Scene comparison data
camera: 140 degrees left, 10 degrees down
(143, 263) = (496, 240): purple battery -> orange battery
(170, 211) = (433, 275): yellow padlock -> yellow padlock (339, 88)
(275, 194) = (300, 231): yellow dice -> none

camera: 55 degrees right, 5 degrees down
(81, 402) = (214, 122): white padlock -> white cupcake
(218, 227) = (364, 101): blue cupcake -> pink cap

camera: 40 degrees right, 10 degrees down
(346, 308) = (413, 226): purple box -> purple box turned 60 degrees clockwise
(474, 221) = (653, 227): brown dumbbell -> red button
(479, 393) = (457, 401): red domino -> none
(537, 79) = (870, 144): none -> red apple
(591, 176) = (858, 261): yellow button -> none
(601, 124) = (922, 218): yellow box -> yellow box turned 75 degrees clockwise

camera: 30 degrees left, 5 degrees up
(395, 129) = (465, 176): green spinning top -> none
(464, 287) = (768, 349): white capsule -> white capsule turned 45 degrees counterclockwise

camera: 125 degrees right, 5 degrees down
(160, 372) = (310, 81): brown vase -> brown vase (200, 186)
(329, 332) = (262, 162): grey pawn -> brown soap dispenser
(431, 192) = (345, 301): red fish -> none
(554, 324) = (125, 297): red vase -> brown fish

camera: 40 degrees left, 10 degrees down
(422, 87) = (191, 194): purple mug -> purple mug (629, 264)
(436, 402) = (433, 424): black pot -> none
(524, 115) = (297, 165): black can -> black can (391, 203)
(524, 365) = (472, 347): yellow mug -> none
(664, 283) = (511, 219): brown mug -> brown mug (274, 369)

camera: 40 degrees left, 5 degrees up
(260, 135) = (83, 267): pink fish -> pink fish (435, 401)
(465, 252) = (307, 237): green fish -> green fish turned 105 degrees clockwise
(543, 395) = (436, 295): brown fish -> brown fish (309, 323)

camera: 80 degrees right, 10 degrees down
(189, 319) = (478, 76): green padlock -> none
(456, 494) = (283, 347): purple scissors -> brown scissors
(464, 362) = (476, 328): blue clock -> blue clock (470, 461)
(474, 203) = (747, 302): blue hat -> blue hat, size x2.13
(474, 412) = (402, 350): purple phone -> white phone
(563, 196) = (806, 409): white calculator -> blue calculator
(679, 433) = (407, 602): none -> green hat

● **EXERCISE DIRECTIONS**:
When you have gone through the records above, say how many lines include the word "purple", and write nothing besides that number.

● **RESPONSE BELOW**:
5